> _DATA SUPPLIED_
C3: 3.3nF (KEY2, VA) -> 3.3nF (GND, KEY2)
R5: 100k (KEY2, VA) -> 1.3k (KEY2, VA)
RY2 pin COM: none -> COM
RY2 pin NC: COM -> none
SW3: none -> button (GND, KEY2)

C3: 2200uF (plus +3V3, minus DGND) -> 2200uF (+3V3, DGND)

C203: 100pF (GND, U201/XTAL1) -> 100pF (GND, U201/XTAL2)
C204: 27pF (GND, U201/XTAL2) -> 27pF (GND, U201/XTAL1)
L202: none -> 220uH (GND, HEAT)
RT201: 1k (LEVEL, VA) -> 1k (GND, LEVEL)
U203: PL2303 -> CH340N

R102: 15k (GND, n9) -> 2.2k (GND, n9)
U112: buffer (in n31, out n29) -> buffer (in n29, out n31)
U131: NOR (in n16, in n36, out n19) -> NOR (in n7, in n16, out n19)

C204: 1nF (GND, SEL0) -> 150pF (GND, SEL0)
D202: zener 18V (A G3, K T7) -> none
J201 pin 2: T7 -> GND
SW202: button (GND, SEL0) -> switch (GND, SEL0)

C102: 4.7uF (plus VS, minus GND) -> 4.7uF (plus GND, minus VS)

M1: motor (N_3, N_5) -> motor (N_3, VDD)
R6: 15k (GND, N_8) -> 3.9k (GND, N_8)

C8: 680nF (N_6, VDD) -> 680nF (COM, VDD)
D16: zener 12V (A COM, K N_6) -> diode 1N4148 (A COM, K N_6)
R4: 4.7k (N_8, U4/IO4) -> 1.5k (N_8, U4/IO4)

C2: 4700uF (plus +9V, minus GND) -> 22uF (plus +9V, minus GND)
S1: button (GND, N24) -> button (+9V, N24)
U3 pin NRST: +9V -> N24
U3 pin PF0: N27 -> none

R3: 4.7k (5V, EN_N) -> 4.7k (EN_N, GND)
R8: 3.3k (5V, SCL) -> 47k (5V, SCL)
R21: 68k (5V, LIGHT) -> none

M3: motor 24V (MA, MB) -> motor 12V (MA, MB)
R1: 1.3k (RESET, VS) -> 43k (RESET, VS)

> _PROBLEM REQUIREMENTS_
Every line from the one containing "U112: buffer (in" through the end of the material above should be retyped exactly; please include nothing else.

> _ANSWER SPACE_
U112: buffer (in n31, out n29) -> buffer (in n29, out n31)
U131: NOR (in n16, in n36, out n19) -> NOR (in n7, in n16, out n19)

C204: 1nF (GND, SEL0) -> 150pF (GND, SEL0)
D202: zener 18V (A G3, K T7) -> none
J201 pin 2: T7 -> GND
SW202: button (GND, SEL0) -> switch (GND, SEL0)

C102: 4.7uF (plus VS, minus GND) -> 4.7uF (plus GND, minus VS)

M1: motor (N_3, N_5) -> motor (N_3, VDD)
R6: 15k (GND, N_8) -> 3.9k (GND, N_8)

C8: 680nF (N_6, VDD) -> 680nF (COM, VDD)
D16: zener 12V (A COM, K N_6) -> diode 1N4148 (A COM, K N_6)
R4: 4.7k (N_8, U4/IO4) -> 1.5k (N_8, U4/IO4)

C2: 4700uF (plus +9V, minus GND) -> 22uF (plus +9V, minus GND)
S1: button (GND, N24) -> button (+9V, N24)
U3 pin NRST: +9V -> N24
U3 pin PF0: N27 -> none

R3: 4.7k (5V, EN_N) -> 4.7k (EN_N, GND)
R8: 3.3k (5V, SCL) -> 47k (5V, SCL)
R21: 68k (5V, LIGHT) -> none

M3: motor 24V (MA, MB) -> motor 12V (MA, MB)
R1: 1.3k (RESET, VS) -> 43k (RESET, VS)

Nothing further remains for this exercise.